Exercise directions =>
Repeat every entry word for word. Images do not belong in the copy.

*** Opening of Extracted entries ***

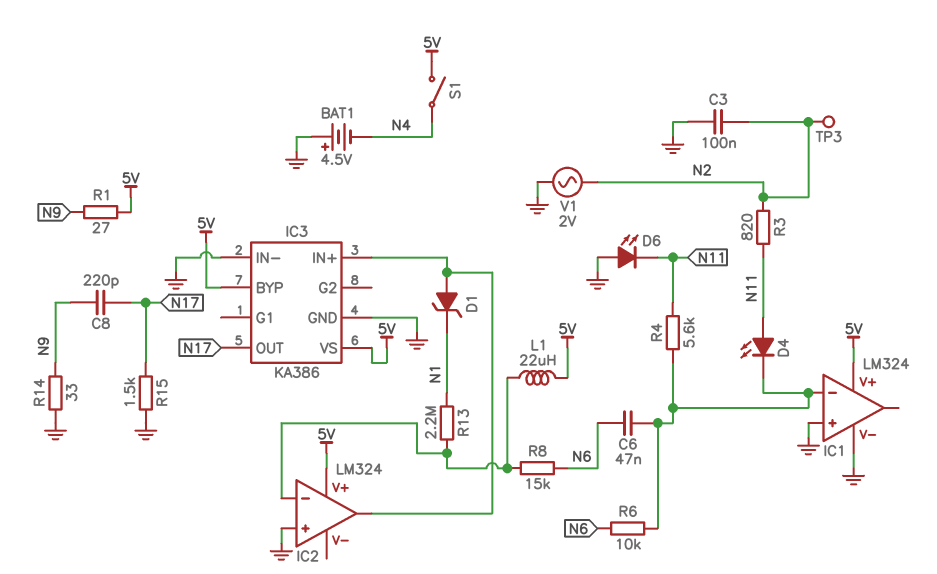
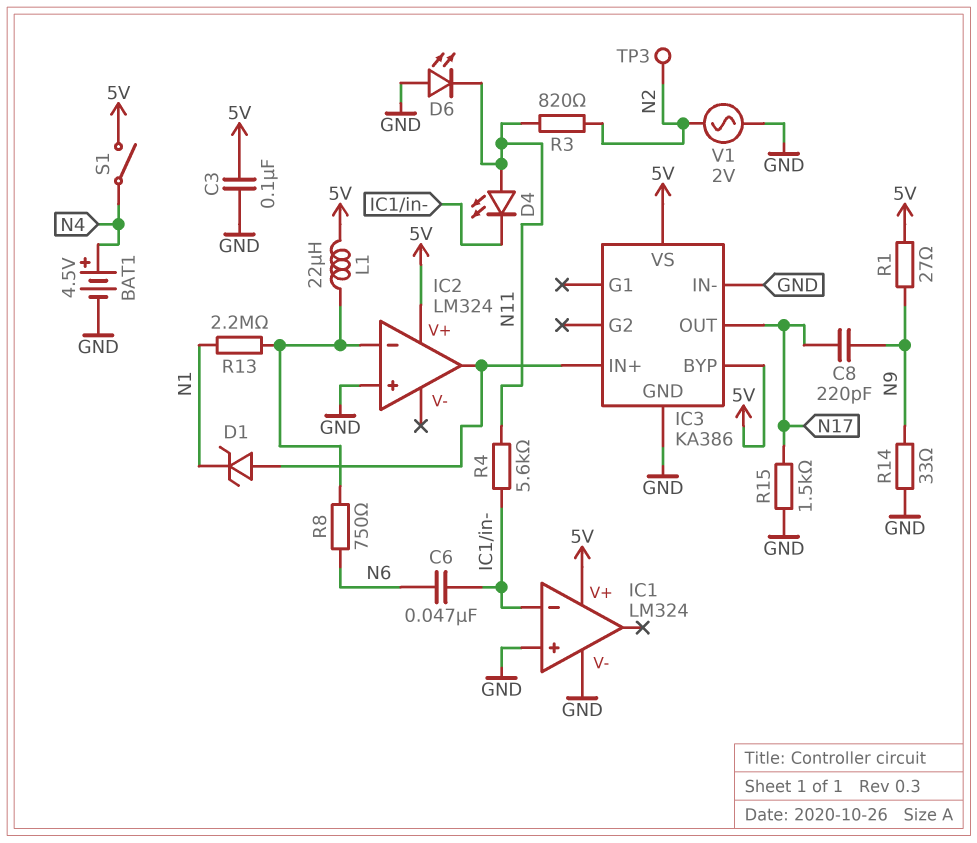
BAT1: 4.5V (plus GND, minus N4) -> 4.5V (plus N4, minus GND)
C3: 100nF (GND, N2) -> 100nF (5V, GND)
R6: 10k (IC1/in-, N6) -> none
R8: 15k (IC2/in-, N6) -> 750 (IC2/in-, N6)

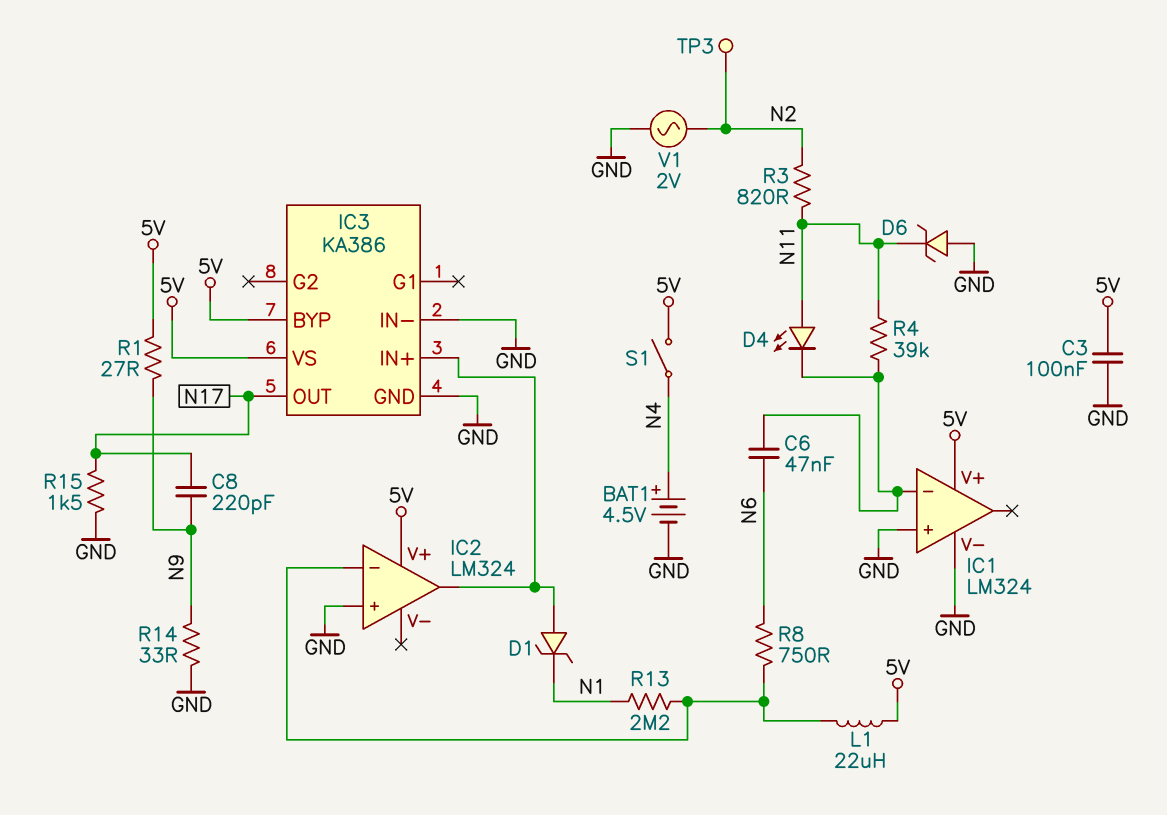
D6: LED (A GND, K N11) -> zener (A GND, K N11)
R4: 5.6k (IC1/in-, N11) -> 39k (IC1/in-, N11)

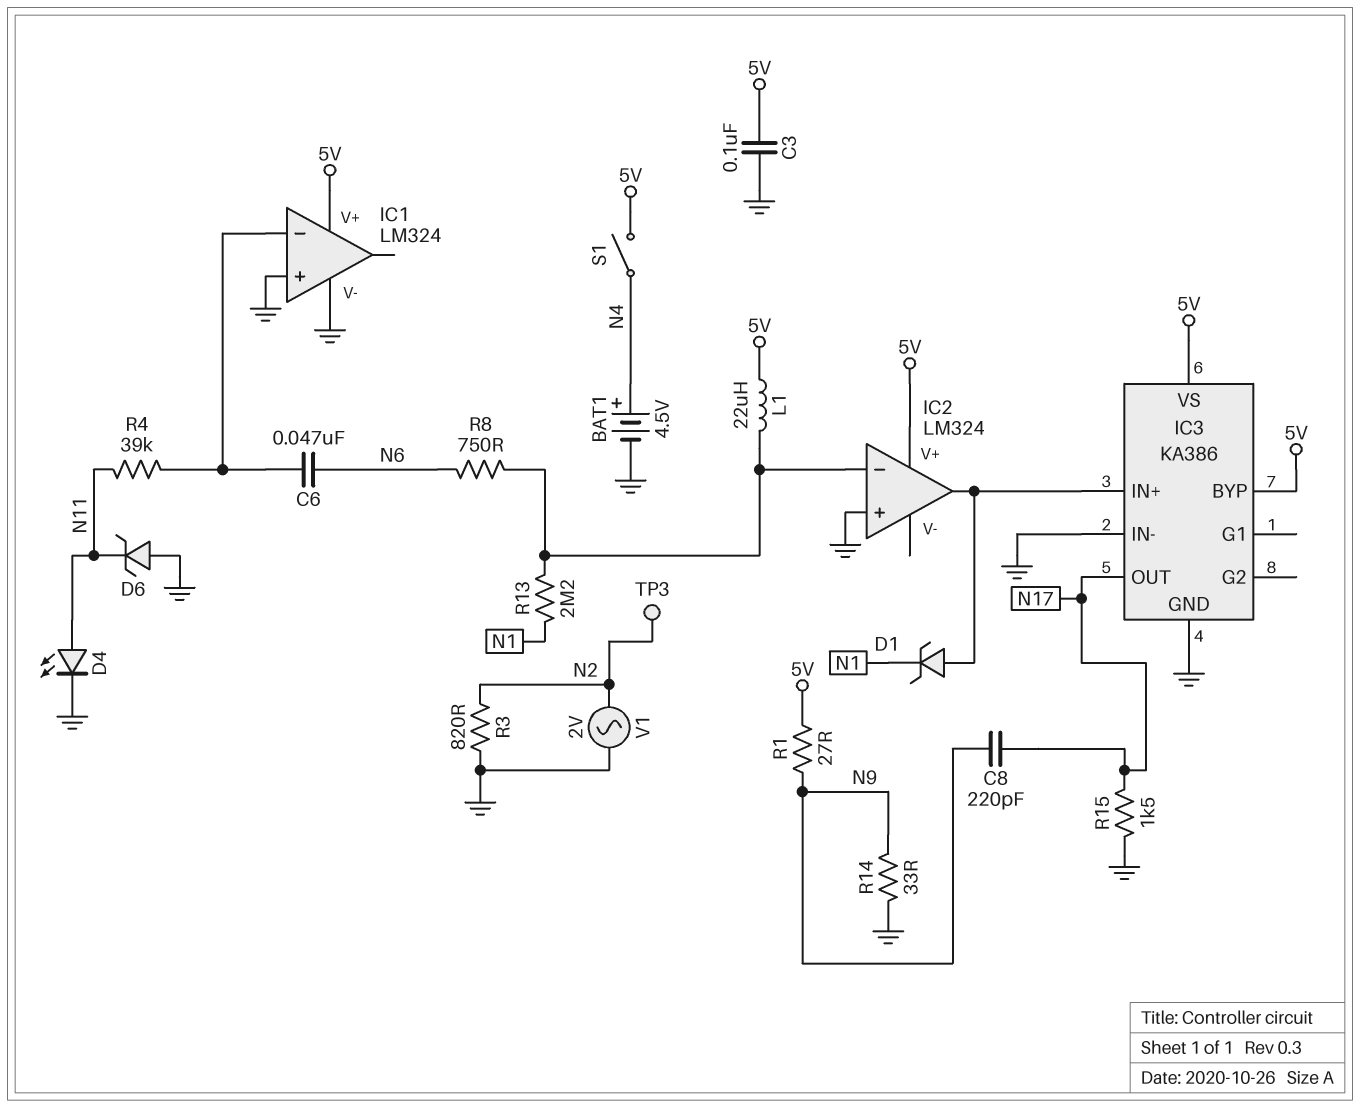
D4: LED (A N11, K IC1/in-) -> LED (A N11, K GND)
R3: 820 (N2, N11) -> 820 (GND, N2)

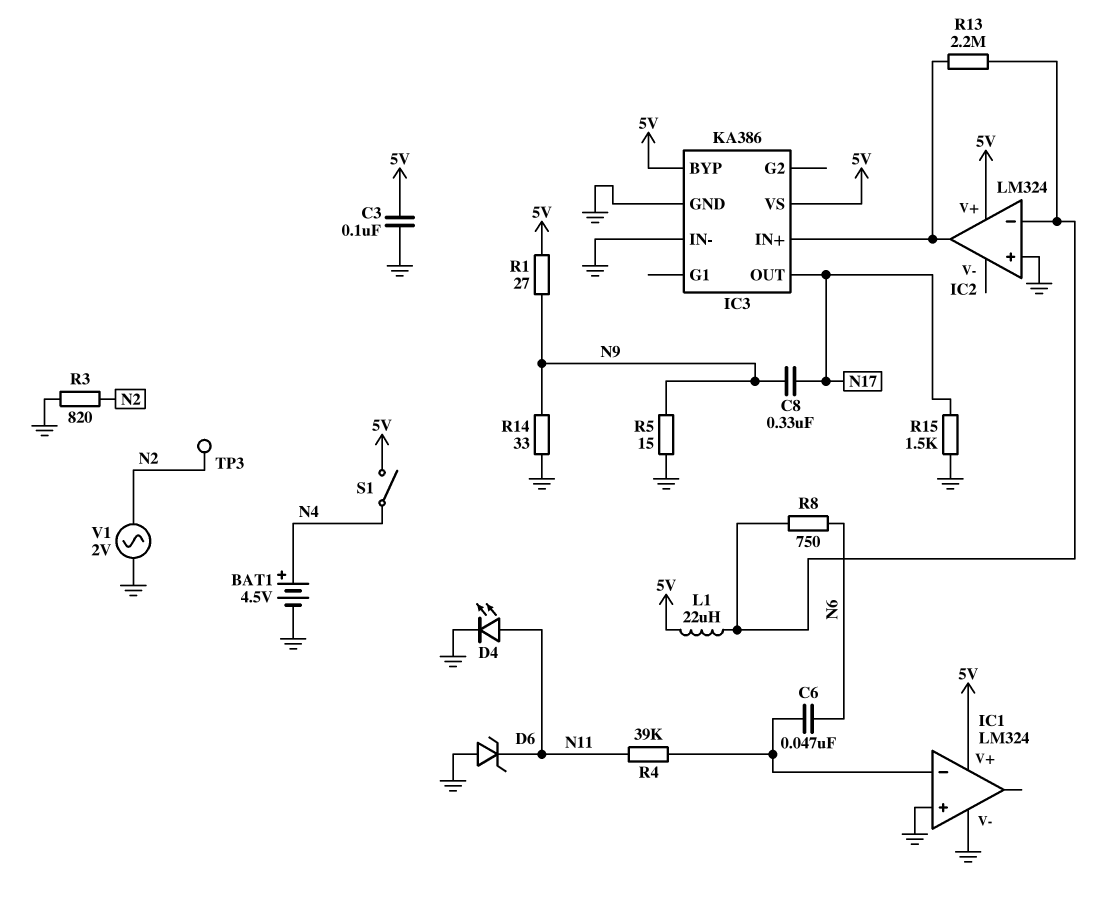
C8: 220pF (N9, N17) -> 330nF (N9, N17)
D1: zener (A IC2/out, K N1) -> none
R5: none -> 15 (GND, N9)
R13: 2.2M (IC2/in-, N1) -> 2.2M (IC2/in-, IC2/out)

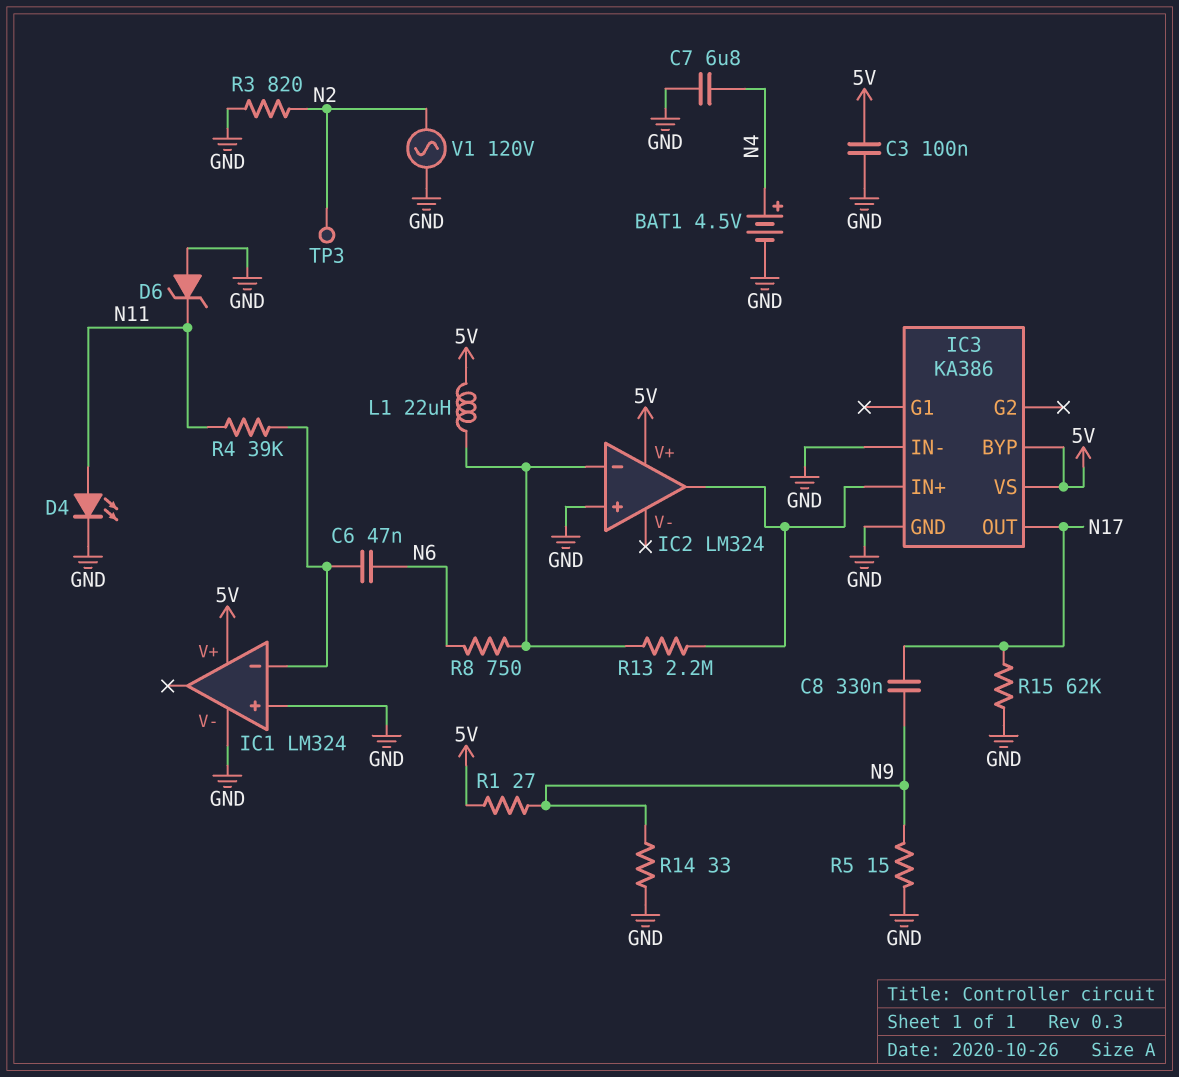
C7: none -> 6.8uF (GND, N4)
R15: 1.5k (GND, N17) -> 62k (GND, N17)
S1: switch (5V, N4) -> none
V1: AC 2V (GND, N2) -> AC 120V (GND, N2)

*** Close of Extracted entries ***

Reply =>
BAT1: 4.5V (plus GND, minus N4) -> 4.5V (plus N4, minus GND)
C3: 100nF (GND, N2) -> 100nF (5V, GND)
R6: 10k (IC1/in-, N6) -> none
R8: 15k (IC2/in-, N6) -> 750 (IC2/in-, N6)

D6: LED (A GND, K N11) -> zener (A GND, K N11)
R4: 5.6k (IC1/in-, N11) -> 39k (IC1/in-, N11)

D4: LED (A N11, K IC1/in-) -> LED (A N11, K GND)
R3: 820 (N2, N11) -> 820 (GND, N2)

C8: 220pF (N9, N17) -> 330nF (N9, N17)
D1: zener (A IC2/out, K N1) -> none
R5: none -> 15 (GND, N9)
R13: 2.2M (IC2/in-, N1) -> 2.2M (IC2/in-, IC2/out)

C7: none -> 6.8uF (GND, N4)
R15: 1.5k (GND, N17) -> 62k (GND, N17)
S1: switch (5V, N4) -> none
V1: AC 2V (GND, N2) -> AC 120V (GND, N2)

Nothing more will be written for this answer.